WHAT THE TASK ASKS:
Exclude every picture. Output verbatim the lines from the one containing "(869, 395) = (219, 289): red" to the end of the data.

INFORMATION SUPPLIED:
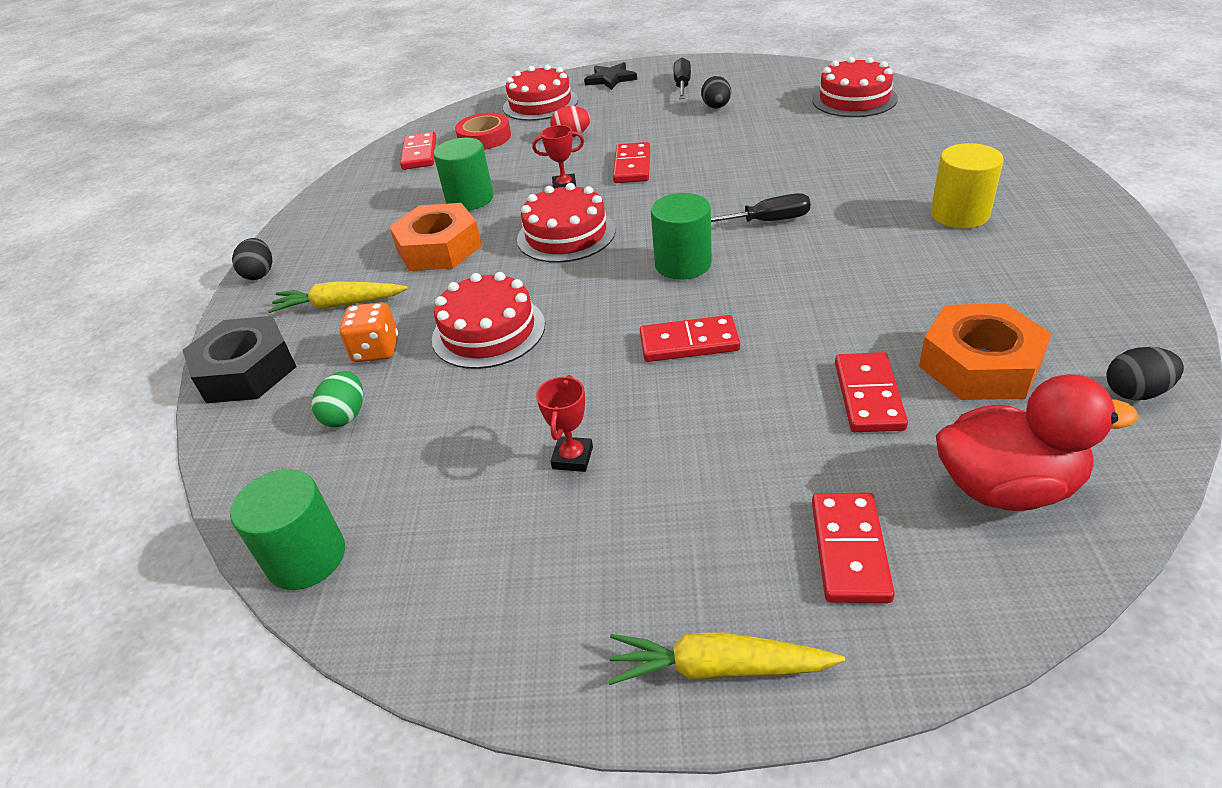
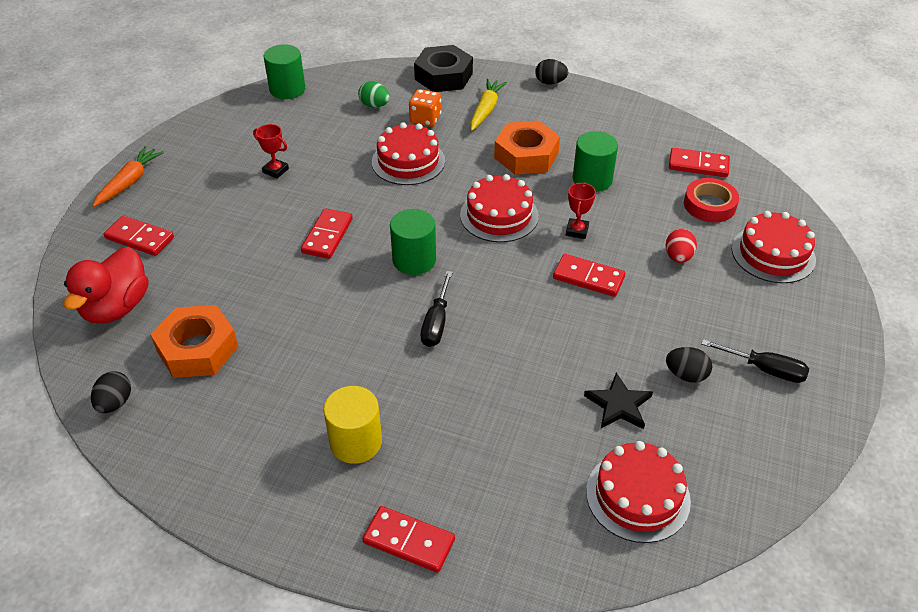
camera: 105 degrees right, 5 degrees up
(610, 79) = (817, 320): black star -> black star (618, 405)
(718, 668) = (129, 182): yellow carrot -> orange carrot
(869, 395) = (219, 289): red domino -> red domino (408, 541)

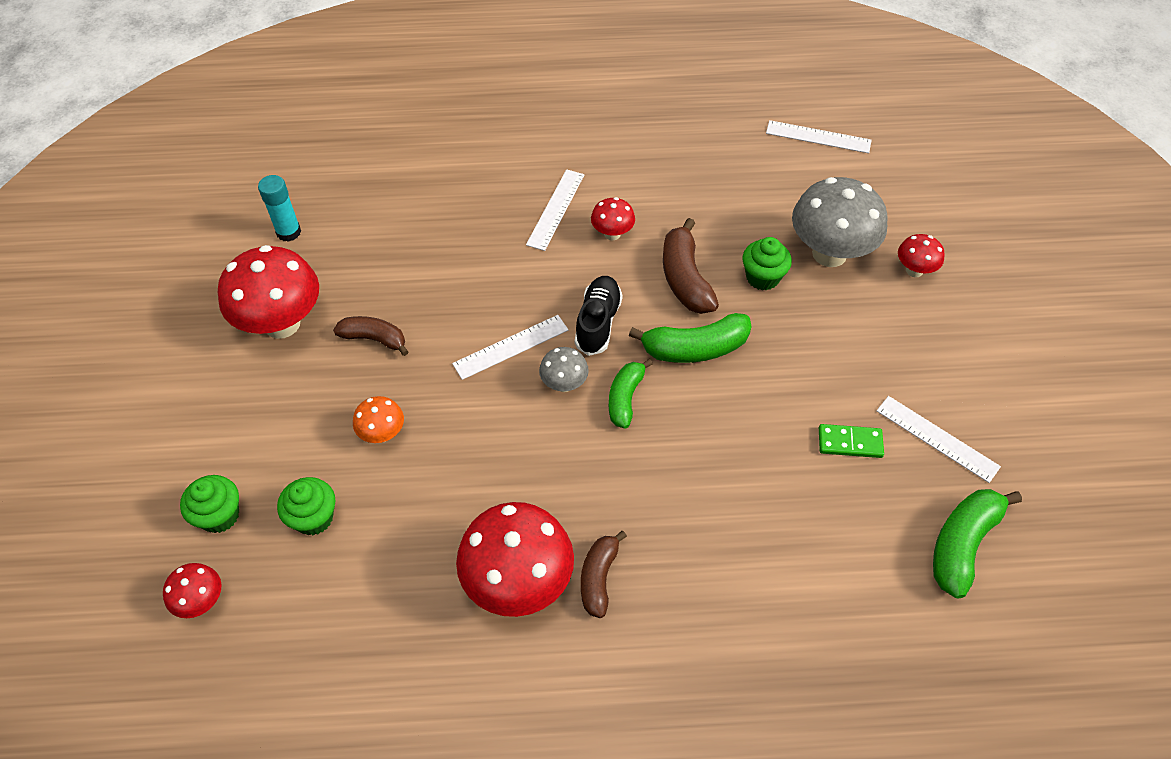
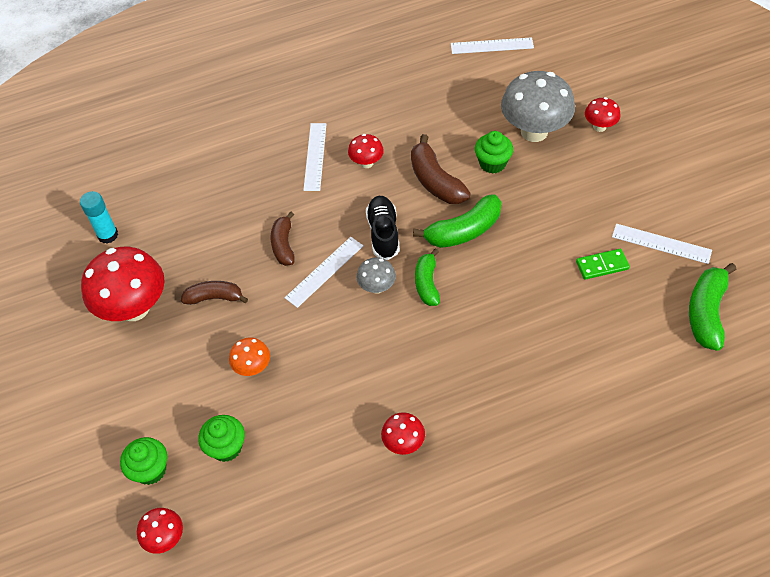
camera: 15 degrees left, 0 degrees up
(518, 582) = (403, 443): red mushroom -> red mushroom, size x0.49
(599, 578) = (461, 420): brown banana -> brown banana (284, 245)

SOLUTION:
(869, 395) = (219, 289): red domino -> red domino (408, 541)

camera: 15 degrees left, 0 degrees up
(518, 582) = (403, 443): red mushroom -> red mushroom, size x0.49
(599, 578) = (461, 420): brown banana -> brown banana (284, 245)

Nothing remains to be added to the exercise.